EXERCISE DATA
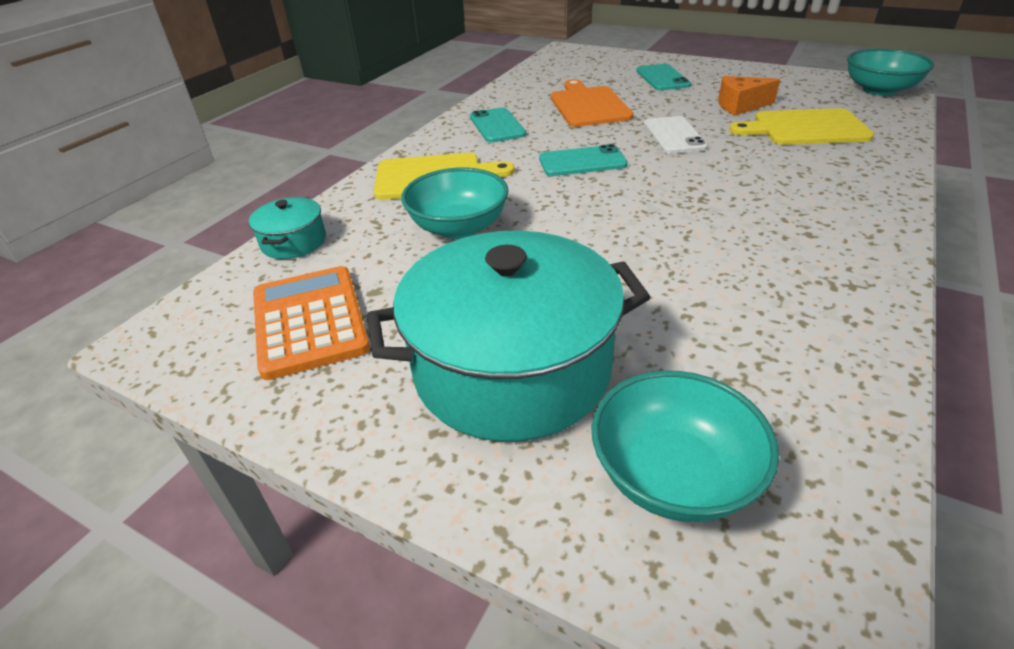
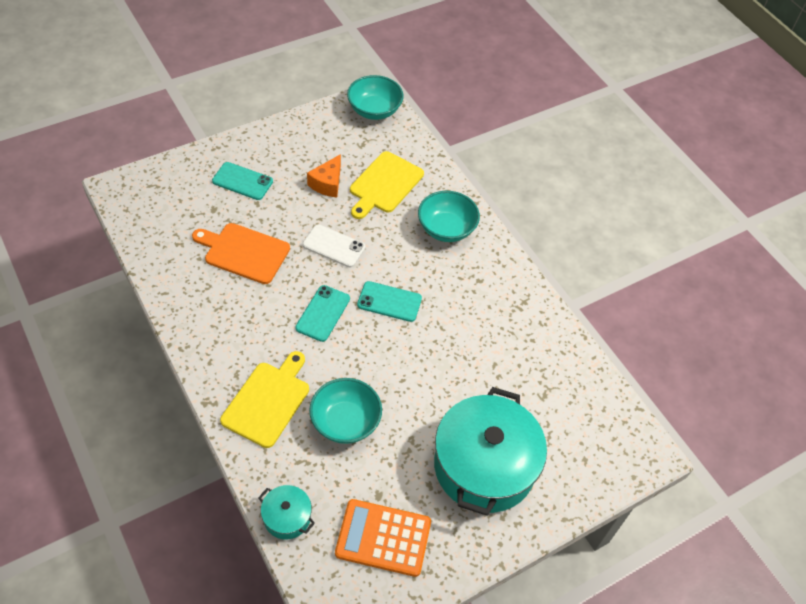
camera: 65 degrees left, 15 degrees up
(497, 126) = (222, 322): turquoise phone -> turquoise phone (389, 302)
(673, 475) = (575, 448): turquoise bowl -> turquoise bowl (446, 229)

ACTIVITY
Tell how many lines in the data hold the string "turquoise". Only the number is wanted.

WRITTEN RESPONSE
2